RECORDS TO PROCESS:
□ □ □
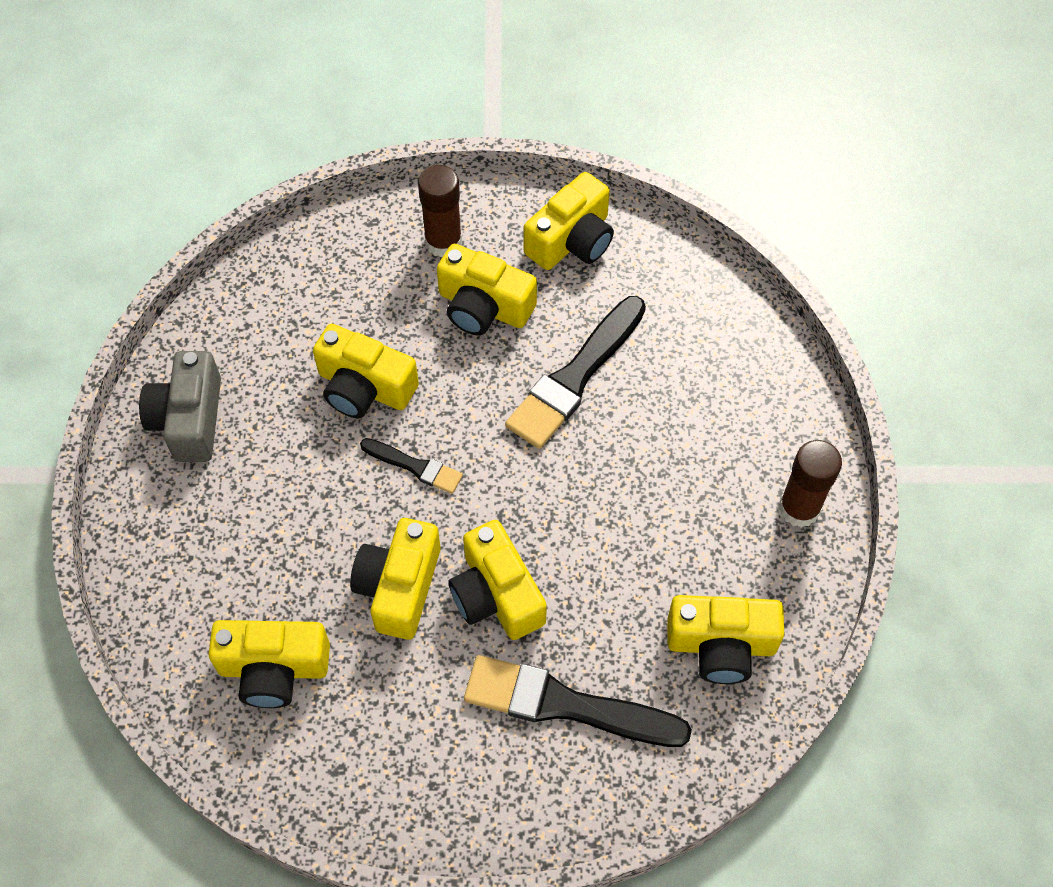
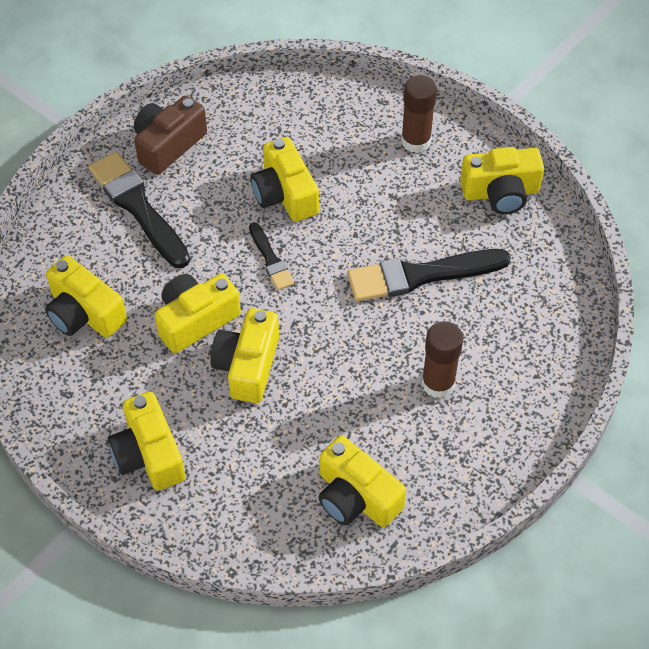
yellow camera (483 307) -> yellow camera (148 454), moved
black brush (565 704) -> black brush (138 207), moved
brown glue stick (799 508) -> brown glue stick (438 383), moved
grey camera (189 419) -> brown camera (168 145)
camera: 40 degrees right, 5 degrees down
□ □ □
PROBLEM DESCRIPTION: Could the data above be copied out exactly, with no pictures kept?

RESULT:
yellow camera (483 307) -> yellow camera (148 454), moved
black brush (565 704) -> black brush (138 207), moved
brown glue stick (799 508) -> brown glue stick (438 383), moved
grey camera (189 419) -> brown camera (168 145)
camera: 40 degrees right, 5 degrees down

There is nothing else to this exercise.